▶ [Exercise goal]: Print each record exactly as it appears, but drop the images.

______

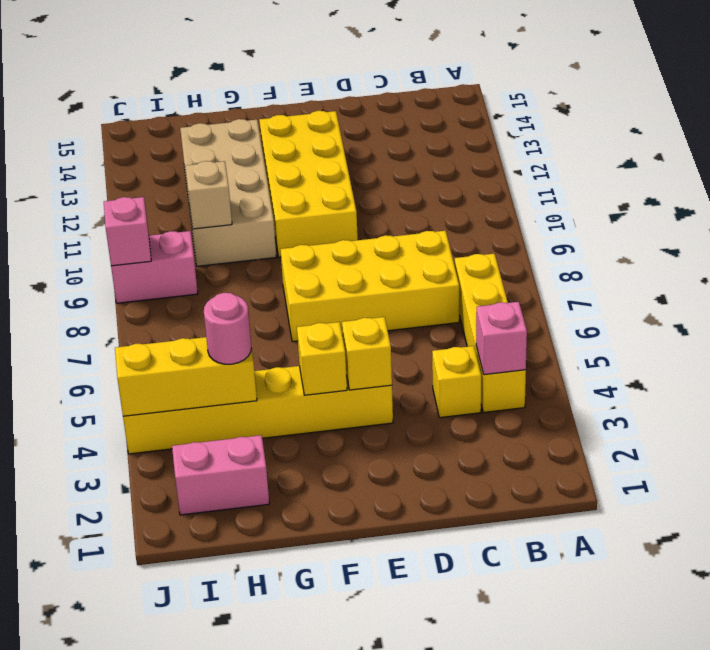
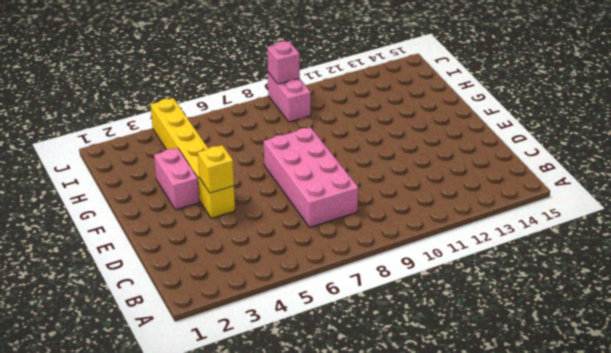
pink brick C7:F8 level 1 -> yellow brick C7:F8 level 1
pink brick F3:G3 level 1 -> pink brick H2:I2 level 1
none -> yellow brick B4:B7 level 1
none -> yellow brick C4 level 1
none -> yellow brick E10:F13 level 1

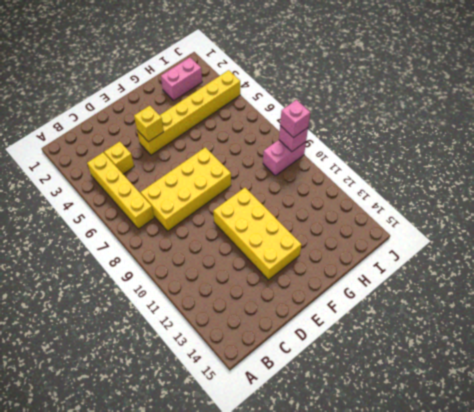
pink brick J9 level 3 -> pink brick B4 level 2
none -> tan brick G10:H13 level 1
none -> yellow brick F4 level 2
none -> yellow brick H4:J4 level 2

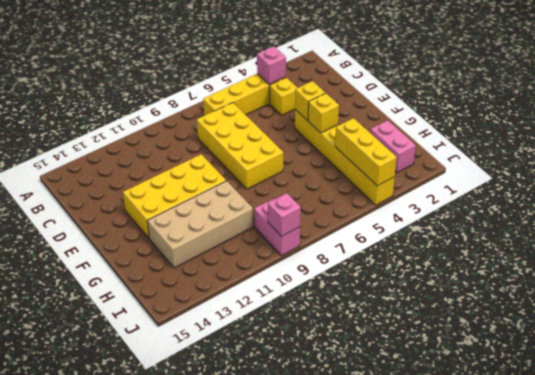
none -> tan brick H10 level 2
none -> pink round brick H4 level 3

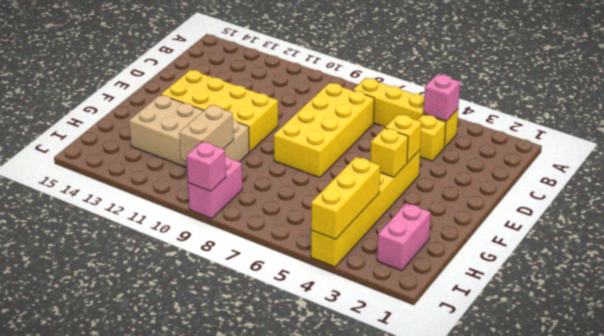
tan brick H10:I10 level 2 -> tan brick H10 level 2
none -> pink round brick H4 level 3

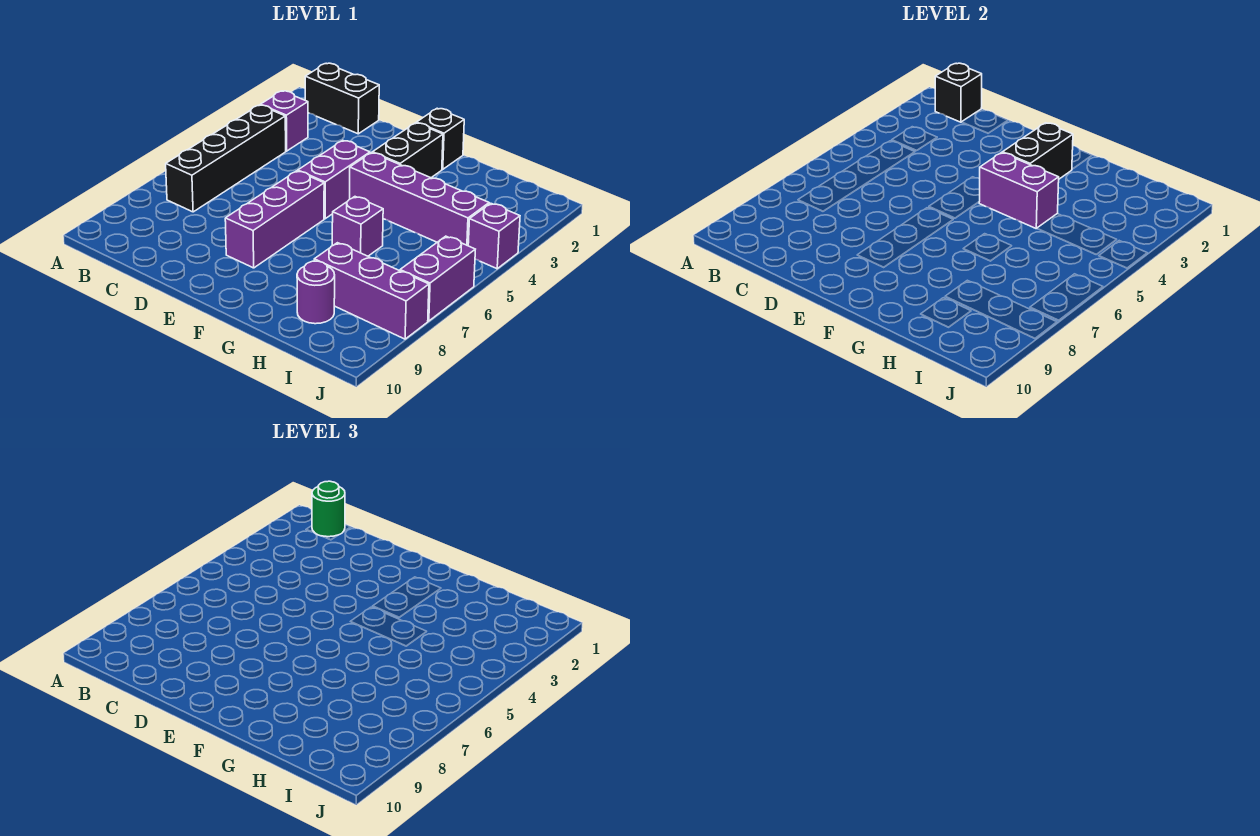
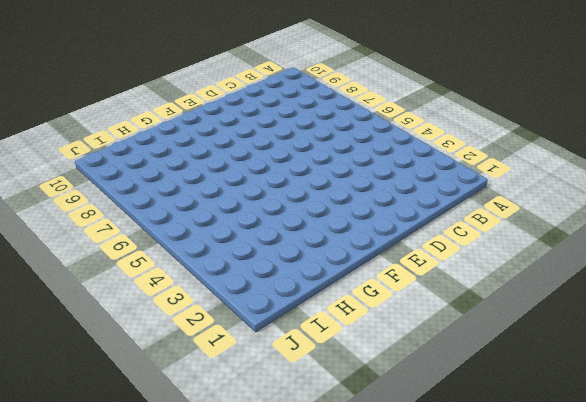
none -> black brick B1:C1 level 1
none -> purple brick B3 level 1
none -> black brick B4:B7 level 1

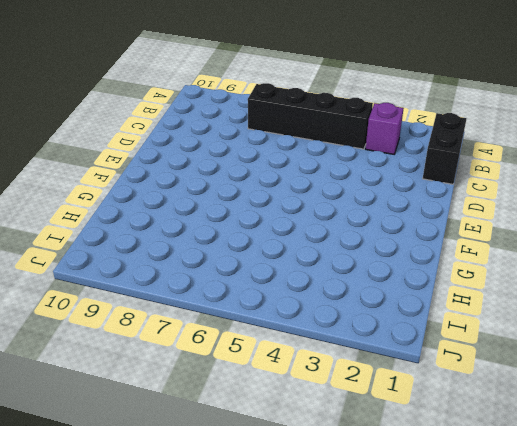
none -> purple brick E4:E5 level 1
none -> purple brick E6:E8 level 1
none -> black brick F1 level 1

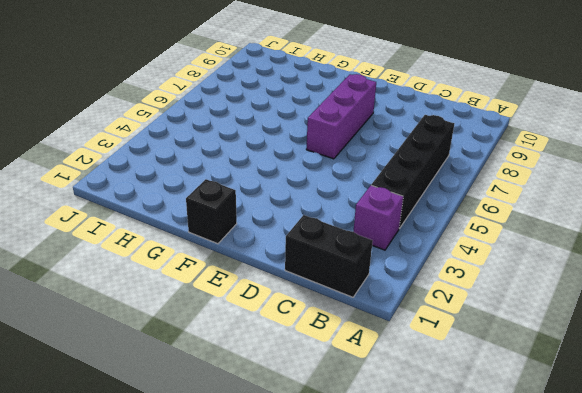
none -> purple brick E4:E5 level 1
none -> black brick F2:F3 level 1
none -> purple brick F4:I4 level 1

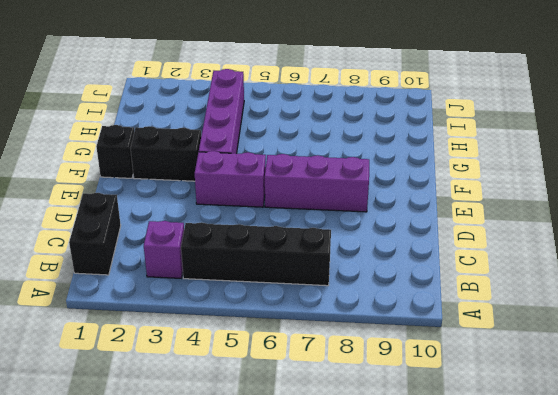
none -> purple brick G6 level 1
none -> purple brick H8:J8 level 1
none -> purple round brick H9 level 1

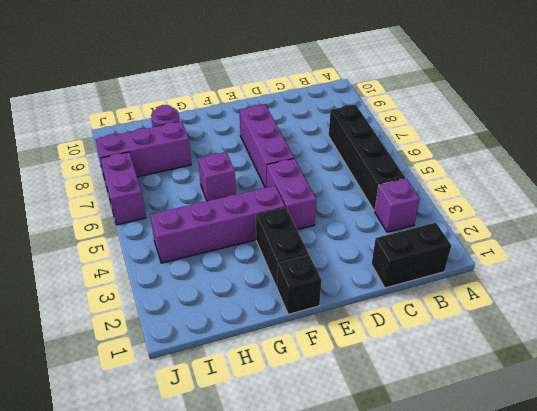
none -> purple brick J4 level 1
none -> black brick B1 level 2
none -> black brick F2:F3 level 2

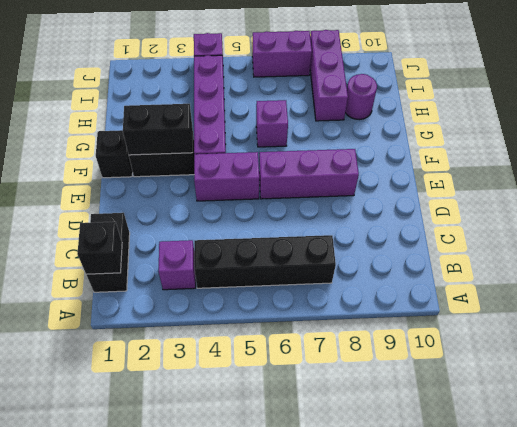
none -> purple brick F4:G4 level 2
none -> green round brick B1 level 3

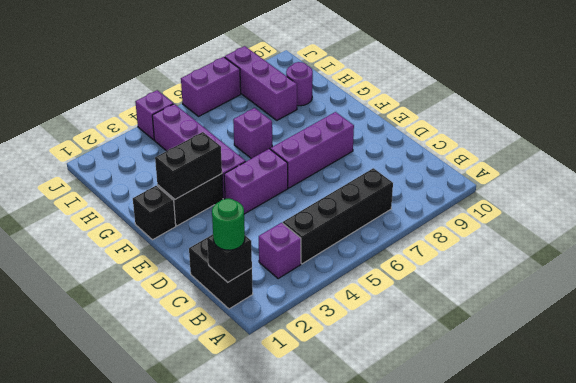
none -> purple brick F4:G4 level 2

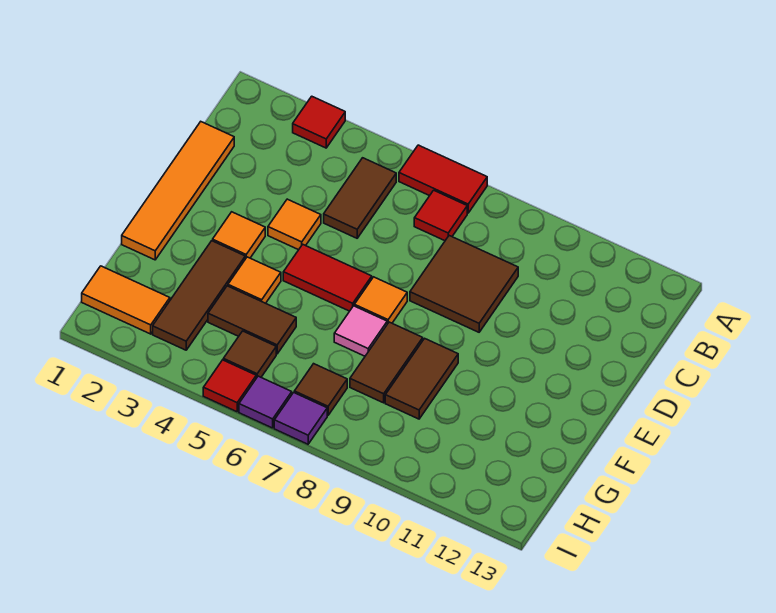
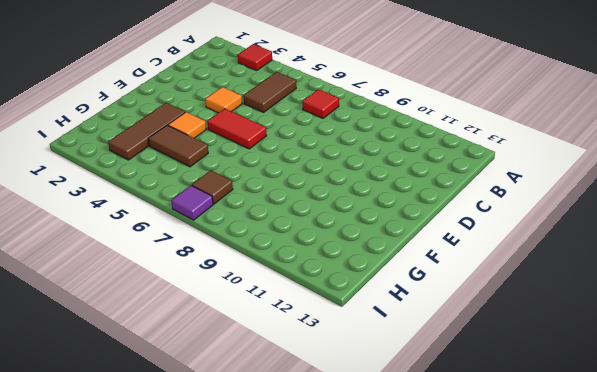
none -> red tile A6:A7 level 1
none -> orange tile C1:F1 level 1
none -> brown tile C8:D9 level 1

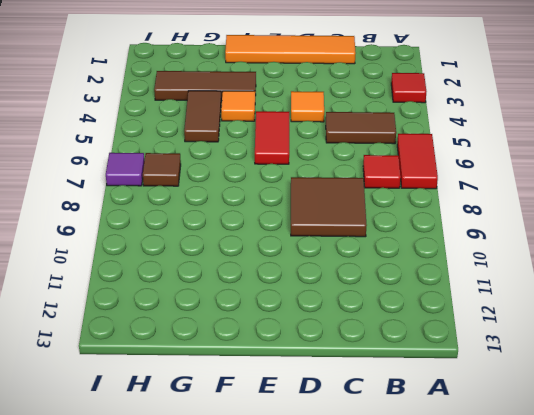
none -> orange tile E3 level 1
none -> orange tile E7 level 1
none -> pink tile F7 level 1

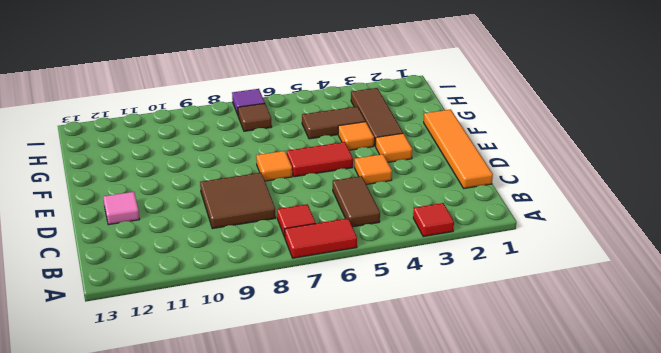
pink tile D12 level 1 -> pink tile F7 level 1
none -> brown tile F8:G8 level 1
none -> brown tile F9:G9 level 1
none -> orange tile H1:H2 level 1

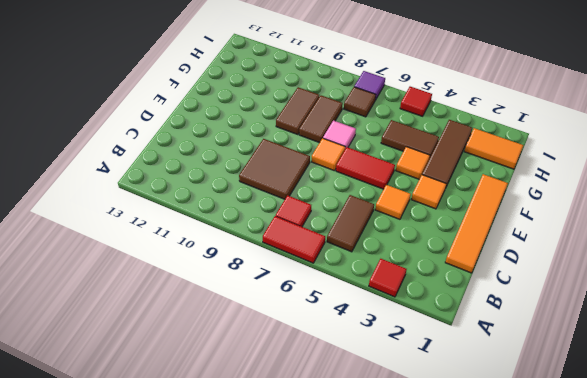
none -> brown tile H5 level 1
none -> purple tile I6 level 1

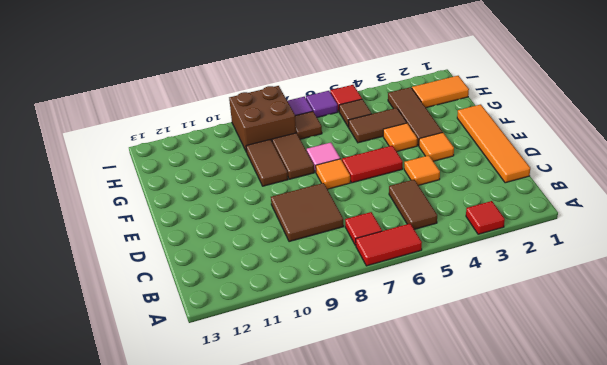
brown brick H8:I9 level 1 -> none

______

▶ [Result below]:
pink brick C7:F8 level 1 -> yellow brick C7:F8 level 1
pink brick F3:G3 level 1 -> pink brick H2:I2 level 1
none -> yellow brick B4:B7 level 1
none -> yellow brick C4 level 1
none -> yellow brick E10:F13 level 1

pink brick J9 level 3 -> pink brick B4 level 2
none -> tan brick G10:H13 level 1
none -> yellow brick F4 level 2
none -> yellow brick H4:J4 level 2

none -> tan brick H10 level 2
none -> pink round brick H4 level 3

tan brick H10:I10 level 2 -> tan brick H10 level 2
none -> pink round brick H4 level 3

none -> black brick B1:C1 level 1
none -> purple brick B3 level 1
none -> black brick B4:B7 level 1

none -> purple brick E4:E5 level 1
none -> purple brick E6:E8 level 1
none -> black brick F1 level 1

none -> purple brick E4:E5 level 1
none -> black brick F2:F3 level 1
none -> purple brick F4:I4 level 1

none -> purple brick G6 level 1
none -> purple brick H8:J8 level 1
none -> purple round brick H9 level 1

none -> purple brick J4 level 1
none -> black brick B1 level 2
none -> black brick F2:F3 level 2

none -> purple brick F4:G4 level 2
none -> green round brick B1 level 3

none -> purple brick F4:G4 level 2

none -> red tile A6:A7 level 1
none -> orange tile C1:F1 level 1
none -> brown tile C8:D9 level 1

none -> orange tile E3 level 1
none -> orange tile E7 level 1
none -> pink tile F7 level 1

pink tile D12 level 1 -> pink tile F7 level 1
none -> brown tile F8:G8 level 1
none -> brown tile F9:G9 level 1
none -> orange tile H1:H2 level 1

none -> brown tile H5 level 1
none -> purple tile I6 level 1

brown brick H8:I9 level 1 -> none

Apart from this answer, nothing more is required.